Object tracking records
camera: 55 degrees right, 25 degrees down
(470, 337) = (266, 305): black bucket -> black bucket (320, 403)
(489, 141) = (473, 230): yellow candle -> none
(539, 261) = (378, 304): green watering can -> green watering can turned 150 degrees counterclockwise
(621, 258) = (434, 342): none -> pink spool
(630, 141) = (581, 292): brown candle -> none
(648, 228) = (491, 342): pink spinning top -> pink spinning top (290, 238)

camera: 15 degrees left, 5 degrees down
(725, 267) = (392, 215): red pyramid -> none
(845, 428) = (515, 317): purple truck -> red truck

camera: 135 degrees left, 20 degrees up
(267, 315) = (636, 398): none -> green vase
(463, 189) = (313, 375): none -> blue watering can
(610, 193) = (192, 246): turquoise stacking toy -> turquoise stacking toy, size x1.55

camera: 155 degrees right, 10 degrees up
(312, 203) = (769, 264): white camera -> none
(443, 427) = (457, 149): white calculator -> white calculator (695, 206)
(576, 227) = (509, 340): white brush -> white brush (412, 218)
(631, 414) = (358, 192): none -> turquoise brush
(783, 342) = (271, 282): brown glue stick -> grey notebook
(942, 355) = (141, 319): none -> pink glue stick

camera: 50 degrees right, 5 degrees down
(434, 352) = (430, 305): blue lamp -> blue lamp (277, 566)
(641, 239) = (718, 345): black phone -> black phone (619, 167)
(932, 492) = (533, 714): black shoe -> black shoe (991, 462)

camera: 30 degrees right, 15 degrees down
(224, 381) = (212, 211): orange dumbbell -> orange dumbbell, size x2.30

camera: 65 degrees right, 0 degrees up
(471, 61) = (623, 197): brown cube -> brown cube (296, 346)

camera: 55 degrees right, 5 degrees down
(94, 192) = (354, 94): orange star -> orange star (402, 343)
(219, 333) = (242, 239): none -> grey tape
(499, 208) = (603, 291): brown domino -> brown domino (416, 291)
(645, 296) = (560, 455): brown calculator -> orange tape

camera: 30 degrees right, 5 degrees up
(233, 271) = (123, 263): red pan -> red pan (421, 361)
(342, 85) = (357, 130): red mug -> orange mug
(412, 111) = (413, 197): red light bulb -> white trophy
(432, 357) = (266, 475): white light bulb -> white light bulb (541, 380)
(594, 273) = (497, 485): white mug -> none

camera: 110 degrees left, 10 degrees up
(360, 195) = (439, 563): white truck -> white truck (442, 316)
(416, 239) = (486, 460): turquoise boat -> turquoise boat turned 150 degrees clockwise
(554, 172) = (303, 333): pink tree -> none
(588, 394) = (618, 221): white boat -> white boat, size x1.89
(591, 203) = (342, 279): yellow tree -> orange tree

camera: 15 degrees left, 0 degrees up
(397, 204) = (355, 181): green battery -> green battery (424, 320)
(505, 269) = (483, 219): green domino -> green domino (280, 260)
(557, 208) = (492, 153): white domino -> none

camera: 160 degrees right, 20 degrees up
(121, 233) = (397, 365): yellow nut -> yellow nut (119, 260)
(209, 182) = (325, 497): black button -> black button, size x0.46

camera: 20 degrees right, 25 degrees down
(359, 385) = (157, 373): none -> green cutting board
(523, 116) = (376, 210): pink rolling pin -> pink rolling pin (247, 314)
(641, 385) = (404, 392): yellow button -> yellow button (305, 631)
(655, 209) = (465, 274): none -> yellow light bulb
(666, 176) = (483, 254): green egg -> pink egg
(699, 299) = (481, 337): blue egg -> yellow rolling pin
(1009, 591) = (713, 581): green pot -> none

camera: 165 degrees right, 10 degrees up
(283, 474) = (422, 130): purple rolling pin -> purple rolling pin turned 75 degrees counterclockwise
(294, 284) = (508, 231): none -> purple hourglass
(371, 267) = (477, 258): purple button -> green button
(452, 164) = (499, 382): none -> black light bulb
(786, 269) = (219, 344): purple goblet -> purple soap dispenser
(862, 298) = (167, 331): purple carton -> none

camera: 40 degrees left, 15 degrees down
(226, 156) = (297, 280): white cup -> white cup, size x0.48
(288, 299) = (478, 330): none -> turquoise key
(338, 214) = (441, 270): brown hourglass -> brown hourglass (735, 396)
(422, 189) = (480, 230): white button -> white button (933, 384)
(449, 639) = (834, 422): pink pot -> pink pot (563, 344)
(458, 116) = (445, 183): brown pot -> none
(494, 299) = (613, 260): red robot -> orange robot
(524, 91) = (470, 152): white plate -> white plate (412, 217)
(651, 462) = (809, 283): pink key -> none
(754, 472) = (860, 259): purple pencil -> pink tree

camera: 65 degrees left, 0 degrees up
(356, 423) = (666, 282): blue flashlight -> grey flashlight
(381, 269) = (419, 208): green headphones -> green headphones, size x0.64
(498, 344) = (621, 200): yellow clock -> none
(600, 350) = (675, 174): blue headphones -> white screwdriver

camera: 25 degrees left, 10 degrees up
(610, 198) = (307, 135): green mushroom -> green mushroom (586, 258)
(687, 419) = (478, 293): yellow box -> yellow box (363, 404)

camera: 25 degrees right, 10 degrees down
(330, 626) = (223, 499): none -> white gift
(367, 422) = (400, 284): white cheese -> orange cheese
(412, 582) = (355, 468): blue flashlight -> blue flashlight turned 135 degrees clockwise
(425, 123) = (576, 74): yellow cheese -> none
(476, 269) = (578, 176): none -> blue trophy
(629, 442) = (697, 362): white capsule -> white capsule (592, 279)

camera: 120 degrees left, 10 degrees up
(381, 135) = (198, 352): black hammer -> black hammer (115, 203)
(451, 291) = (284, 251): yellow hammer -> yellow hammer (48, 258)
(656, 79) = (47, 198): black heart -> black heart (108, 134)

__ABOUT THIS TASK__. The required output is the stretch of entries above from the line containing "(432, 357) = (266, 475): white" through the line containing "(655, 209) = (465, 274): none", reproduced exactly.

__FINISHED EXERCISE__.
(432, 357) = (266, 475): white light bulb -> white light bulb (541, 380)
(594, 273) = (497, 485): white mug -> none

camera: 110 degrees left, 10 degrees up
(360, 195) = (439, 563): white truck -> white truck (442, 316)
(416, 239) = (486, 460): turquoise boat -> turquoise boat turned 150 degrees clockwise
(554, 172) = (303, 333): pink tree -> none
(588, 394) = (618, 221): white boat -> white boat, size x1.89
(591, 203) = (342, 279): yellow tree -> orange tree

camera: 15 degrees left, 0 degrees up
(397, 204) = (355, 181): green battery -> green battery (424, 320)
(505, 269) = (483, 219): green domino -> green domino (280, 260)
(557, 208) = (492, 153): white domino -> none

camera: 160 degrees right, 20 degrees up
(121, 233) = (397, 365): yellow nut -> yellow nut (119, 260)
(209, 182) = (325, 497): black button -> black button, size x0.46

camera: 20 degrees right, 25 degrees down
(359, 385) = (157, 373): none -> green cutting board
(523, 116) = (376, 210): pink rolling pin -> pink rolling pin (247, 314)
(641, 385) = (404, 392): yellow button -> yellow button (305, 631)
(655, 209) = (465, 274): none -> yellow light bulb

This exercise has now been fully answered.